PROBLEM REQUIREMENTS:
Which lines of the entries below contain the string "fogekex"? Copy each one.

RECORDS FOR THE TASK:

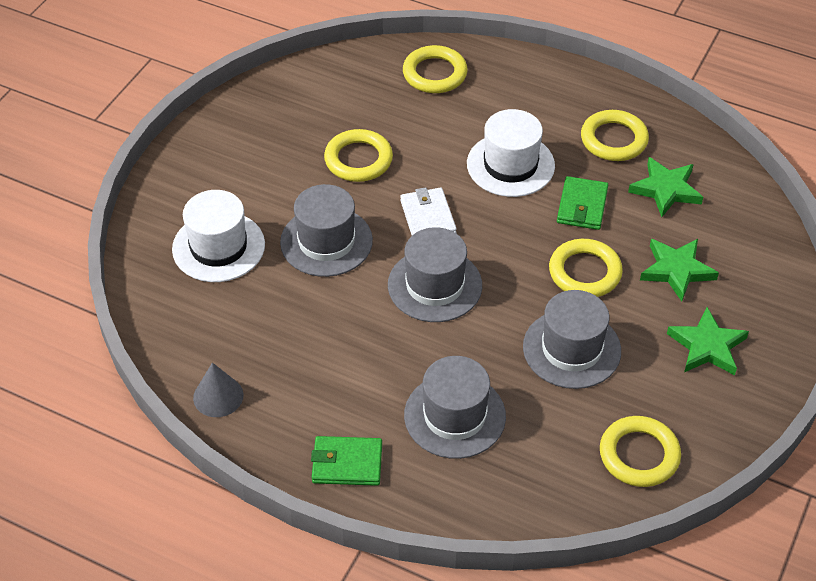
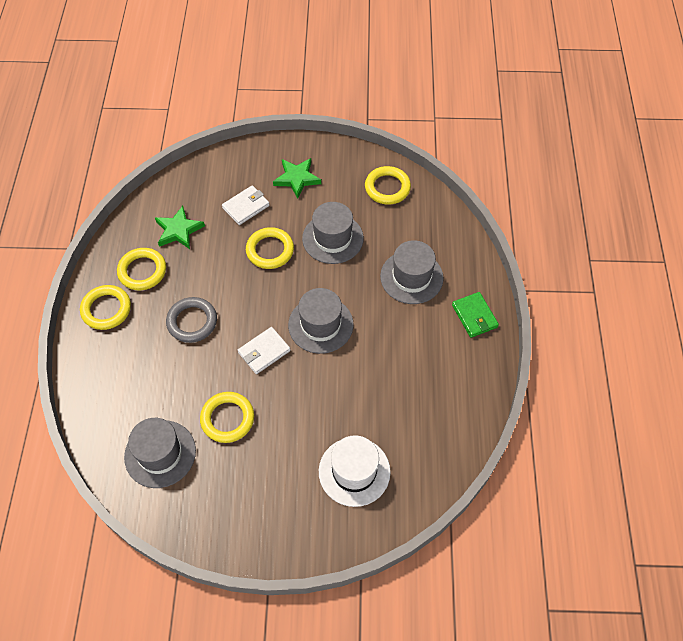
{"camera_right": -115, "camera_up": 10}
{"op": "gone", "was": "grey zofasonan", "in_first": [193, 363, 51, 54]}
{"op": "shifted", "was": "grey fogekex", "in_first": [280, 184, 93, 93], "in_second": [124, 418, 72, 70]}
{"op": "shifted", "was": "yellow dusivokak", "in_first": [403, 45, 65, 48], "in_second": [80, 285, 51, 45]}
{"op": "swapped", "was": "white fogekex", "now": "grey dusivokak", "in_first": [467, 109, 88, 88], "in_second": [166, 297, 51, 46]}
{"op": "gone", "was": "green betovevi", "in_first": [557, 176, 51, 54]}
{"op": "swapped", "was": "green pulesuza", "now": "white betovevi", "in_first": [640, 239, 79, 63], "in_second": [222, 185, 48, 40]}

SOLUTION TO THIS EXERCISE:
{"op": "shifted", "was": "grey fogekex", "in_first": [280, 184, 93, 93], "in_second": [124, 418, 72, 70]}
{"op": "swapped", "was": "white fogekex", "now": "grey dusivokak", "in_first": [467, 109, 88, 88], "in_second": [166, 297, 51, 46]}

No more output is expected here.